# MATERIAL FOR THIS TASK
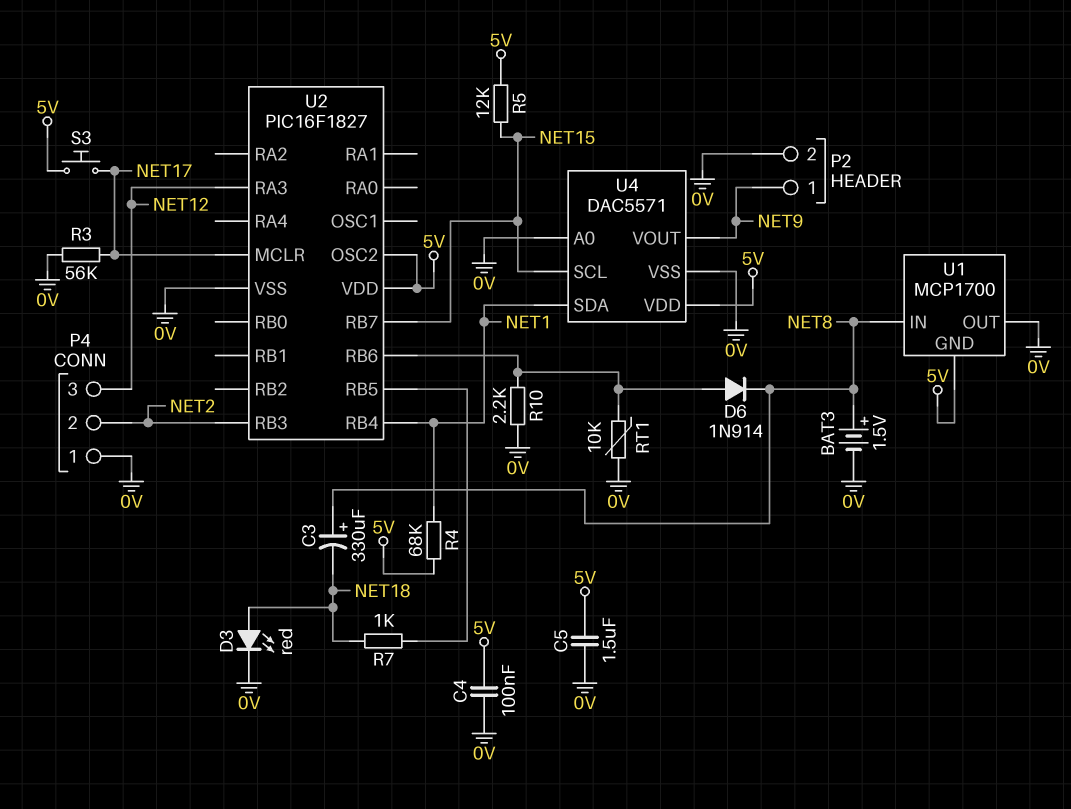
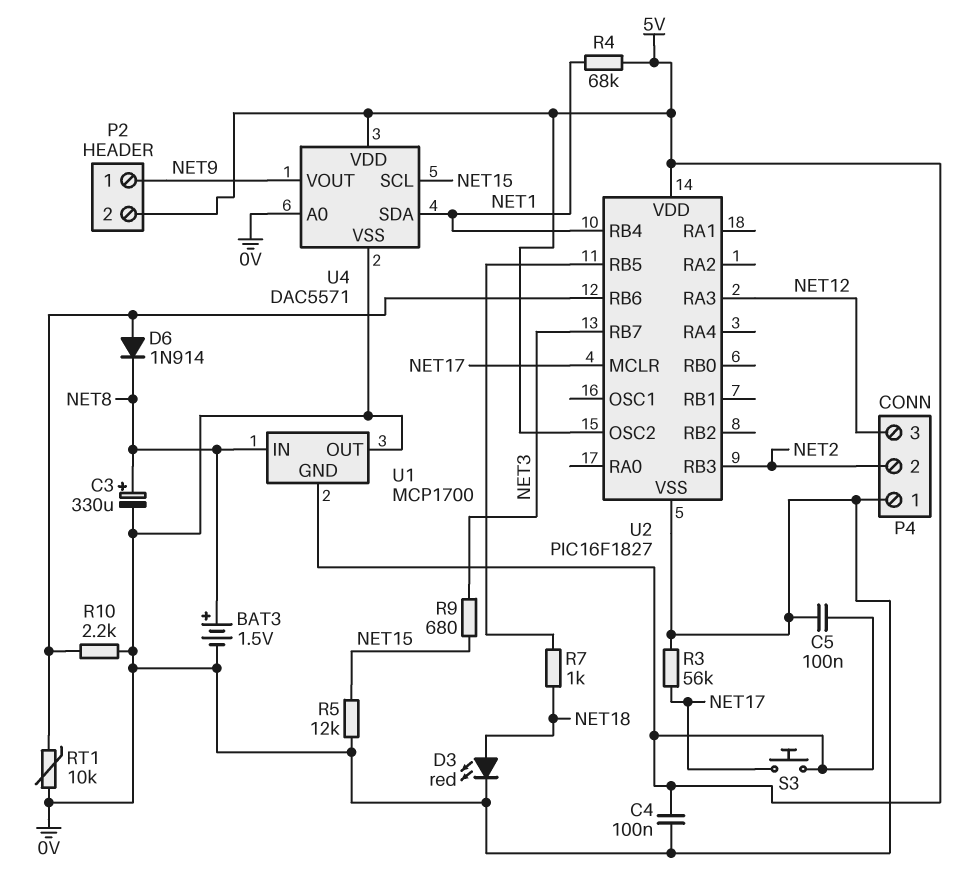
C3: 330uF (plus NET8, minus NET18) -> 330uF (plus NET8, minus 0V)
C5: 1.5uF (0V, 5V) -> 100nF (0V, 5V)
P2 pin 2: 0V -> 5V
R5: 12k (5V, NET15) -> 12k (0V, NET15)
R9: none -> 680 (NET3, NET15)
U2 pin RB7: NET15 -> NET3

# WHAT IS EXPECTED
Every record above should be transcribed exactly; the pictures stay out of the copy.

# WRITTEN RESPONSE
C3: 330uF (plus NET8, minus NET18) -> 330uF (plus NET8, minus 0V)
C5: 1.5uF (0V, 5V) -> 100nF (0V, 5V)
P2 pin 2: 0V -> 5V
R5: 12k (5V, NET15) -> 12k (0V, NET15)
R9: none -> 680 (NET3, NET15)
U2 pin RB7: NET15 -> NET3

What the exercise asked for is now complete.